■ DATA PROVIDED ■
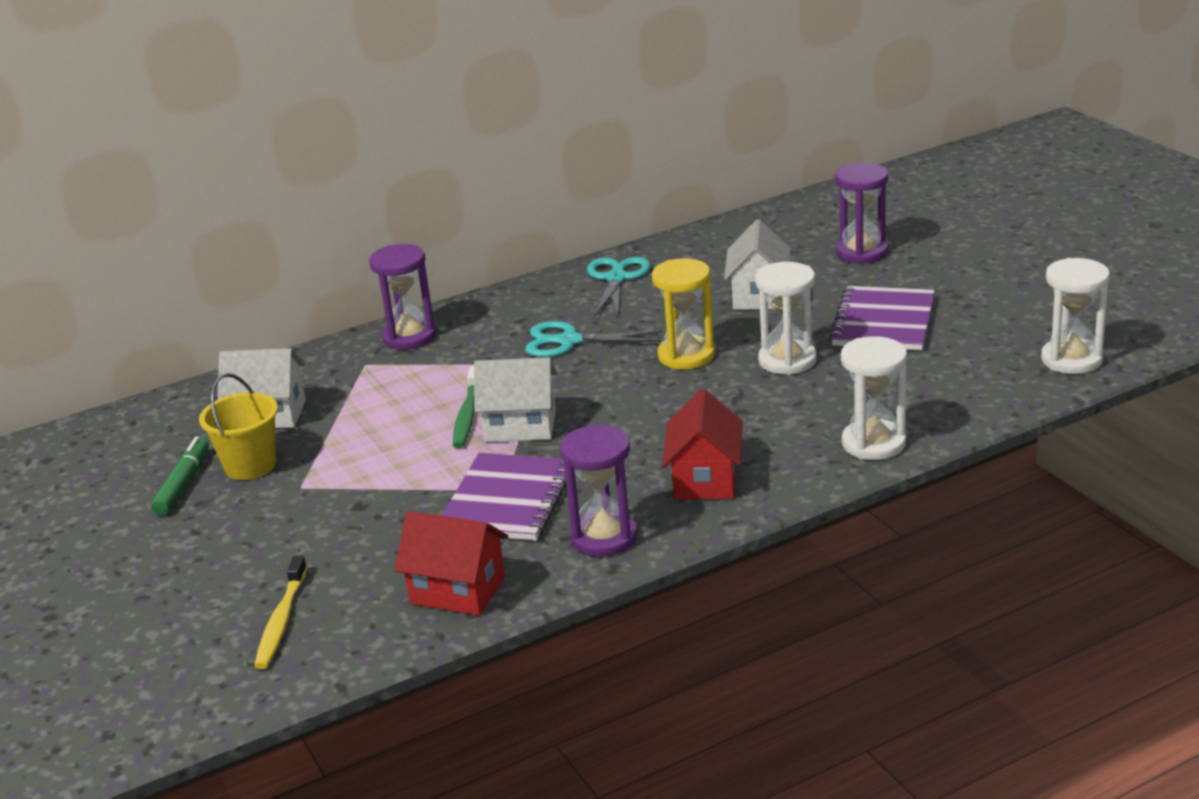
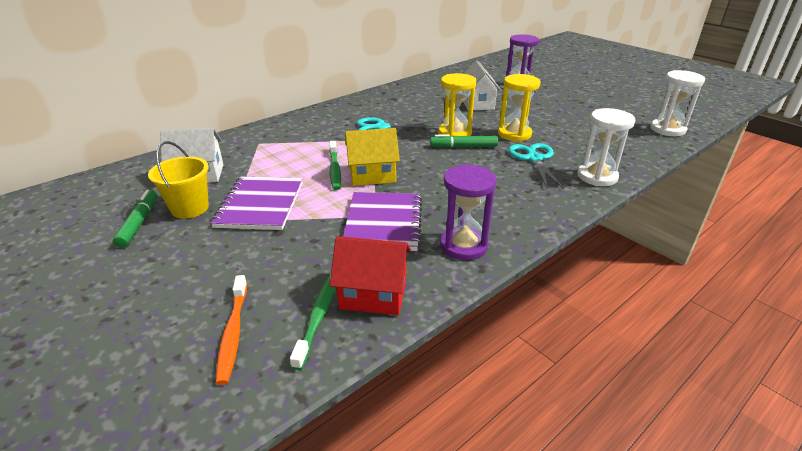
camera: 15 degrees left, 5 degrees up
(281, 621) = (233, 333): yellow toothbrush -> orange toothbrush
(383, 610) = (318, 316): none -> green toothbrush
(409, 337) = (283, 128): purple hourglass -> none
(520, 426) = (372, 175): white house -> yellow house
(616, 278) = (394, 97): turquoise scissors -> turquoise scissors (534, 159)
(688, 381) = (463, 146): none -> green marker
(705, 479) = (509, 203): red house -> none
(787, 360) = (514, 134): white hourglass -> yellow hourglass
(883, 322) = (553, 114): purple notebook -> purple notebook (260, 205)

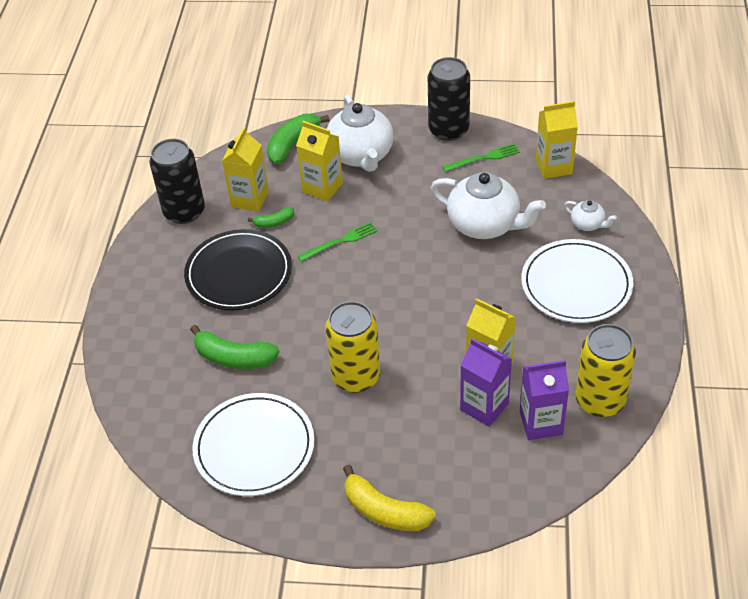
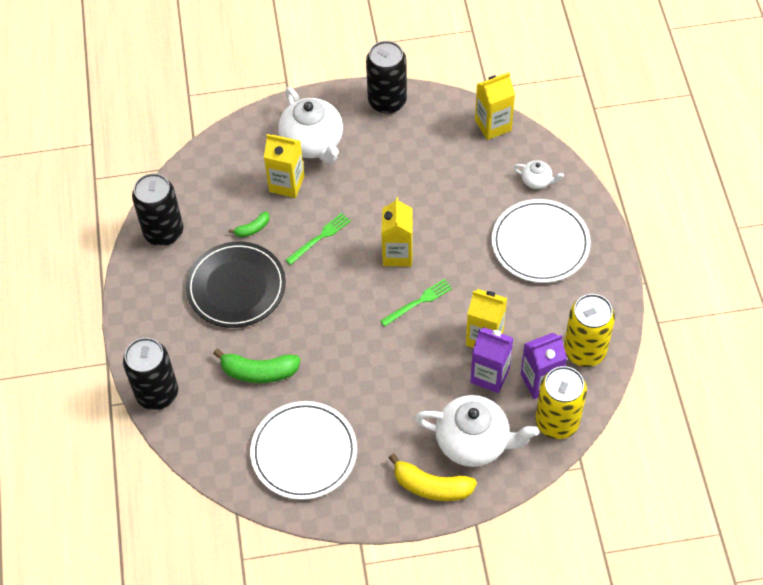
camera: 15 degrees left, 10 degrees up
(121, 359) = (157, 393): none -> black can
(250, 199) = (222, 208): yellow carton -> yellow carton (397, 254)
(292, 144) = (244, 141): green banana -> none
(356, 377) = (372, 369): yellow can -> yellow can (557, 422)
(483, 158) = (427, 127): green fork -> green fork (418, 302)
(485, 225) = (446, 197): white teapot -> white teapot (474, 442)

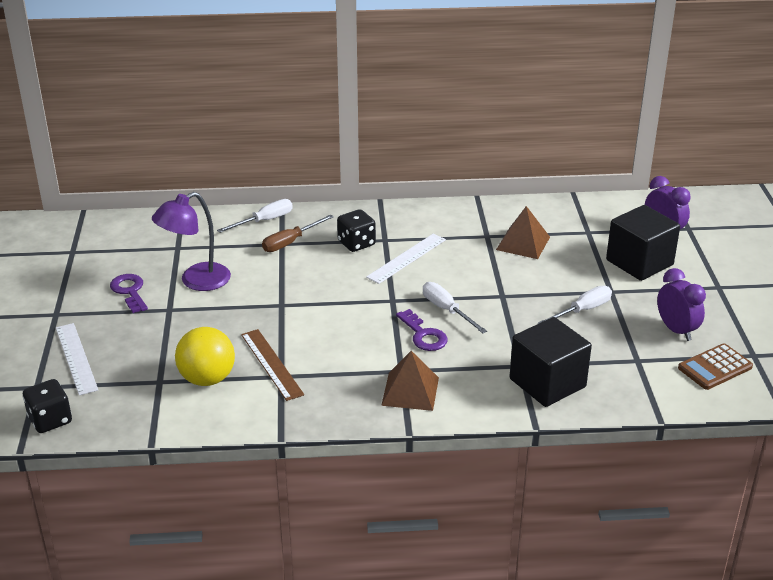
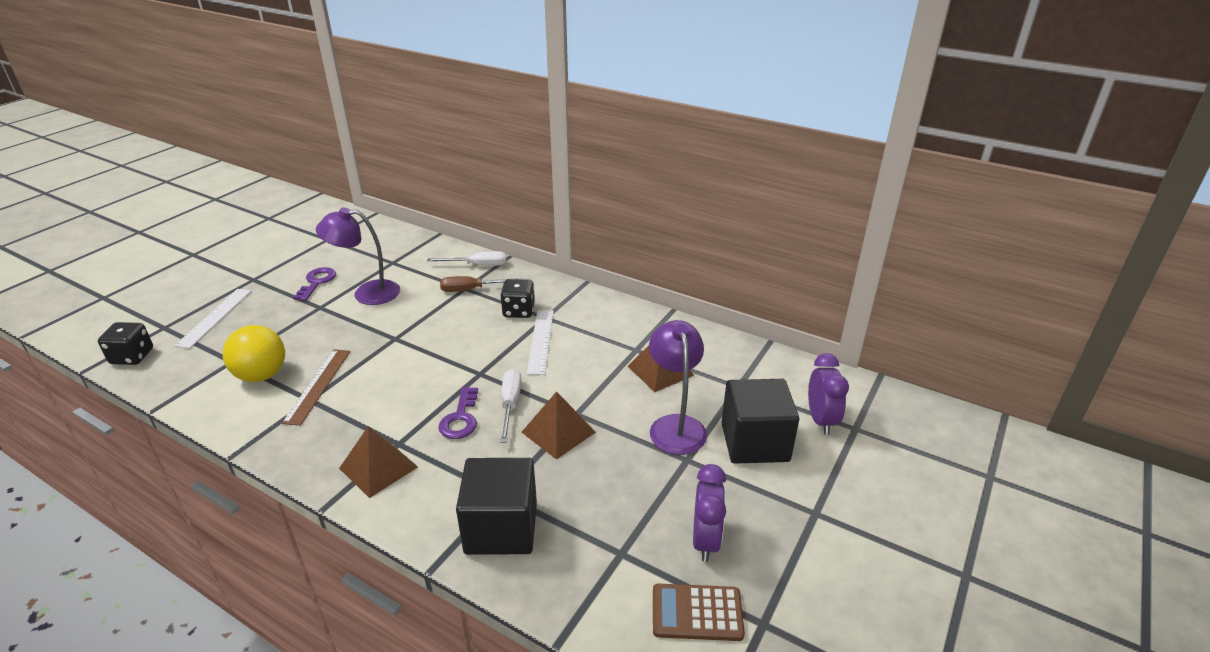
camera: 35 degrees right, 0 degrees up
(407, 258) = (541, 341): white ruler -> white ruler turned 75 degrees counterclockwise
(506, 312) = (558, 432): none -> brown pyramid
(578, 274) = (675, 425): none -> purple lamp
(582, 310) = (632, 466): white screwdriver -> none

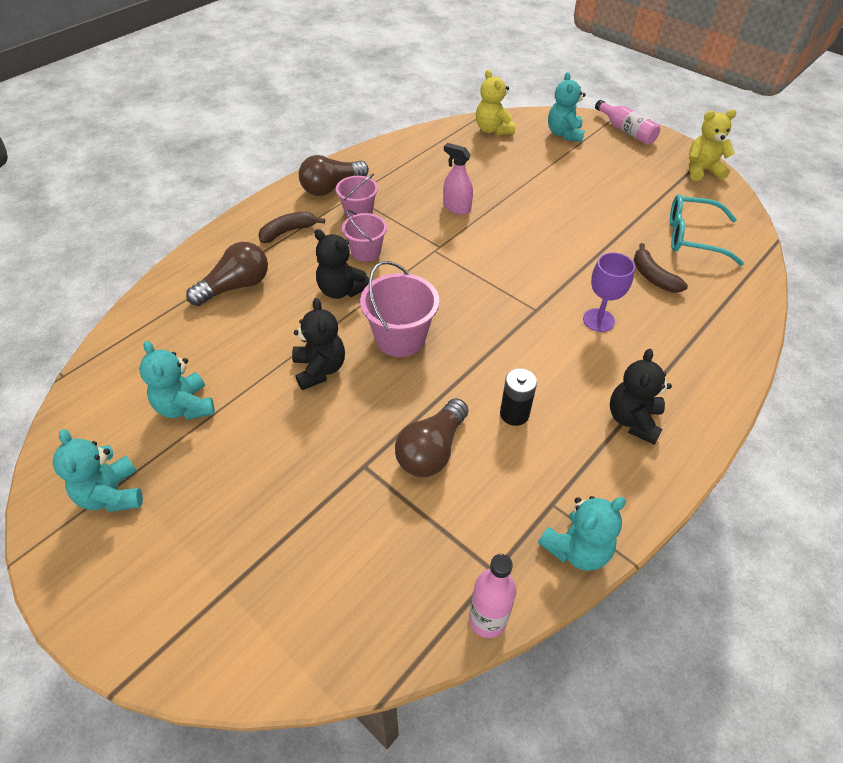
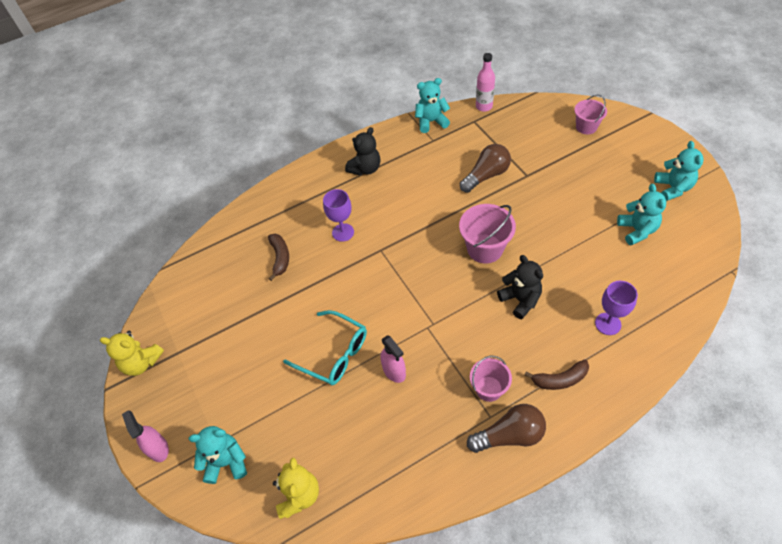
camera: 155 degrees left, 5 degrees up
(236, 287) = (608, 324): brown light bulb -> purple goblet
(320, 369) = (545, 237): black teddy bear -> none
(366, 252) = (492, 336): pink bucket -> pink bucket (586, 127)
(514, 414) = (430, 185): black battery -> none
(564, 134) = (226, 462): turquoise teddy bear -> turquoise teddy bear turned 120 degrees counterclockwise
(626, 131) = (158, 448): pink bottle -> pink spray bottle
(692, 237) = (220, 287): turquoise glasses -> turquoise glasses (334, 354)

■ INSTRUCTIONS FOR THE TASK ■
Only the lines from the one with "(582, 310) = (632, 466): white" through the end of the listing should be transcribed, exactly and without pictures.

■ SOLUTION TO THIS PROBLEM ■
(582, 310) = (632, 466): white screwdriver -> none

camera: 155 degrees left, 5 degrees up
(236, 287) = (608, 324): brown light bulb -> purple goblet
(320, 369) = (545, 237): black teddy bear -> none
(366, 252) = (492, 336): pink bucket -> pink bucket (586, 127)
(514, 414) = (430, 185): black battery -> none
(564, 134) = (226, 462): turquoise teddy bear -> turquoise teddy bear turned 120 degrees counterclockwise
(626, 131) = (158, 448): pink bottle -> pink spray bottle
(692, 237) = (220, 287): turquoise glasses -> turquoise glasses (334, 354)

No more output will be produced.